### [Supplied entries]
---------------

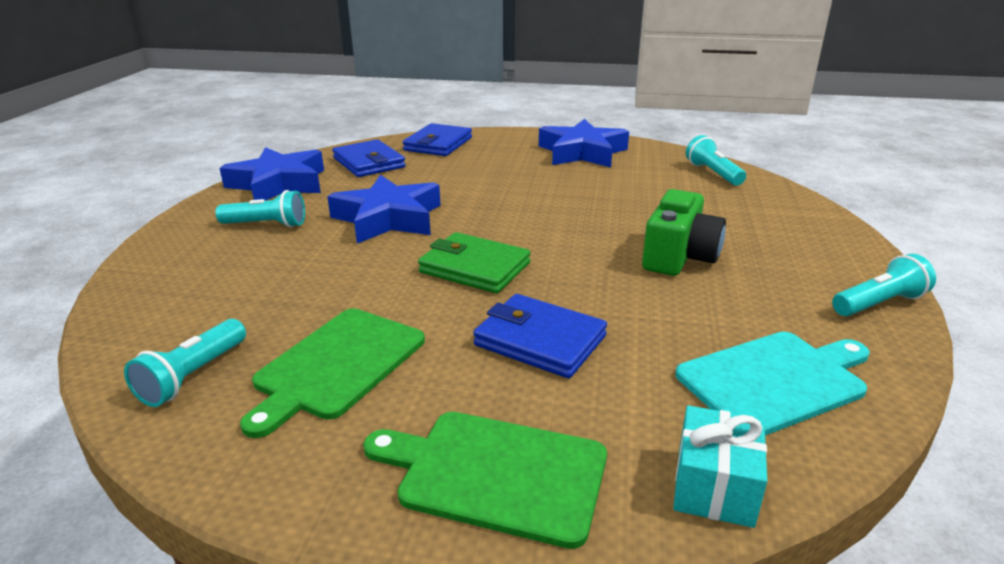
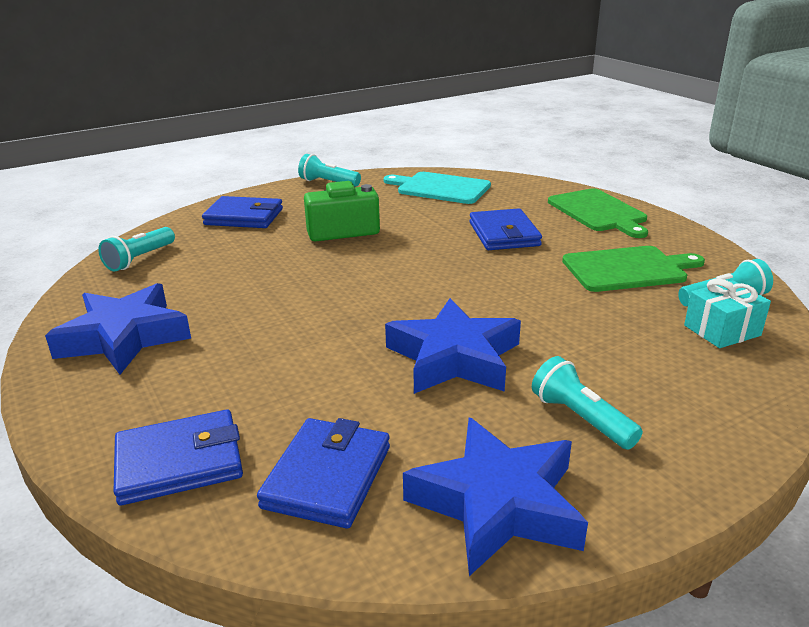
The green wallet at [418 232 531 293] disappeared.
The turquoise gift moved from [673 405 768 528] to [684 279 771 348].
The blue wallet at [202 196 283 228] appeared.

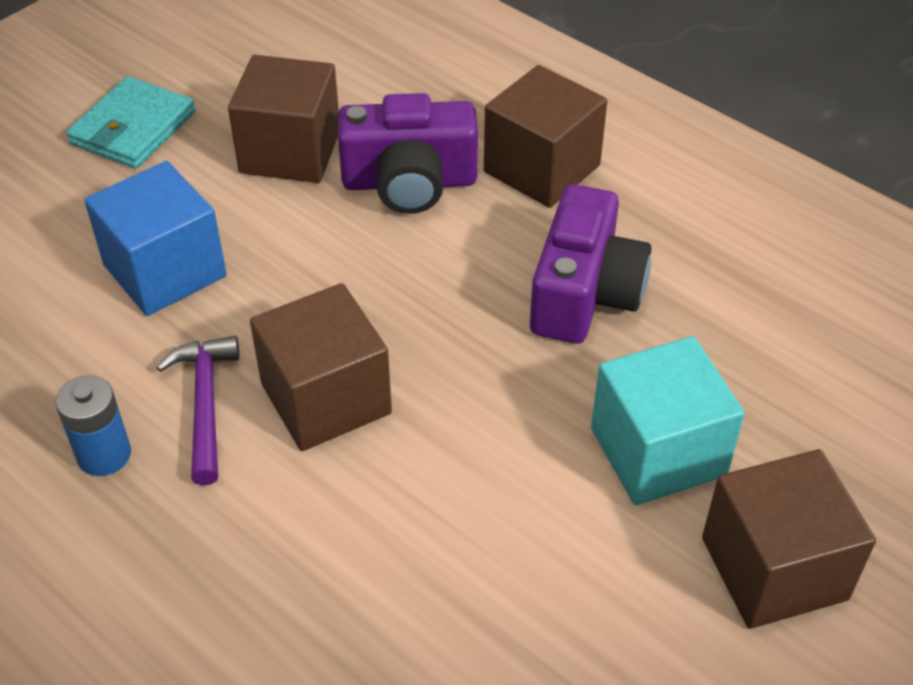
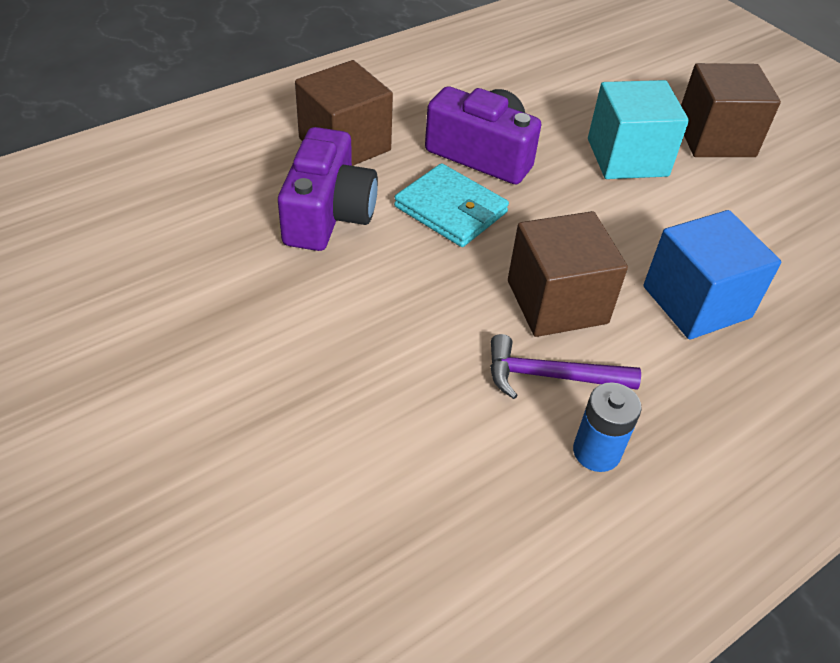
The turquoise wallet moved from [66 76 196 168] to [394 163 509 247].
The blue cube moved from [84 161 227 316] to [643 210 781 340].
The brown cube at [228 55 339 183] disappeared.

---------------

Please find, in the entries above, every line where "wallet" occurs, and copy it.

The green wallet at [418 232 531 293] disappeared.
The blue wallet at [202 196 283 228] appeared.
The turquoise wallet moved from [66 76 196 168] to [394 163 509 247].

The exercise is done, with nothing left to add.